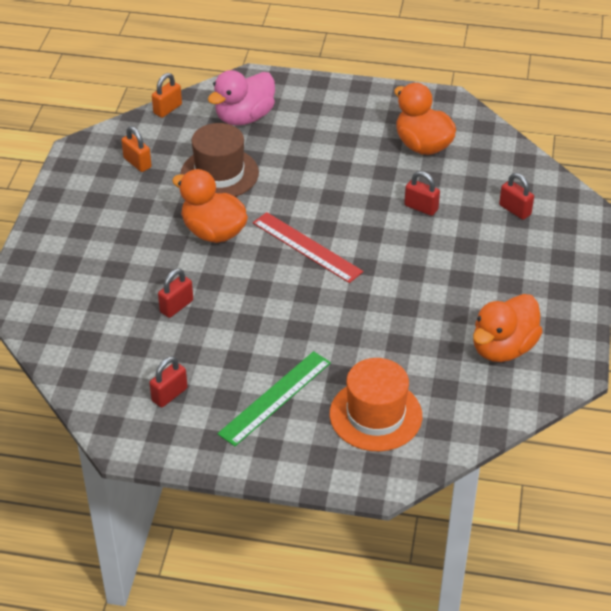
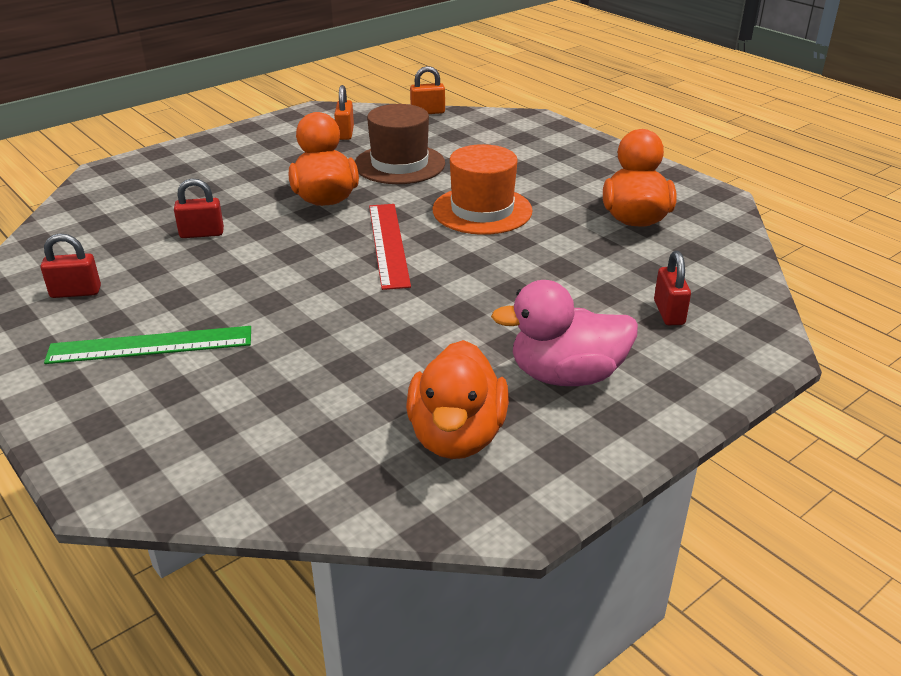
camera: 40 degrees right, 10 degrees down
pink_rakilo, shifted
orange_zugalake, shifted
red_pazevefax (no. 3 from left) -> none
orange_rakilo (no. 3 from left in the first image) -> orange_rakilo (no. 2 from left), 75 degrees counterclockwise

════════════════════

> Activity
What lines of the material above hold the string "from"? Please copy them.

> Response for this exercise
red_pazevefax (no. 3 from left) -> none
orange_rakilo (no. 3 from left in the first image) -> orange_rakilo (no. 2 from left), 75 degrees counterclockwise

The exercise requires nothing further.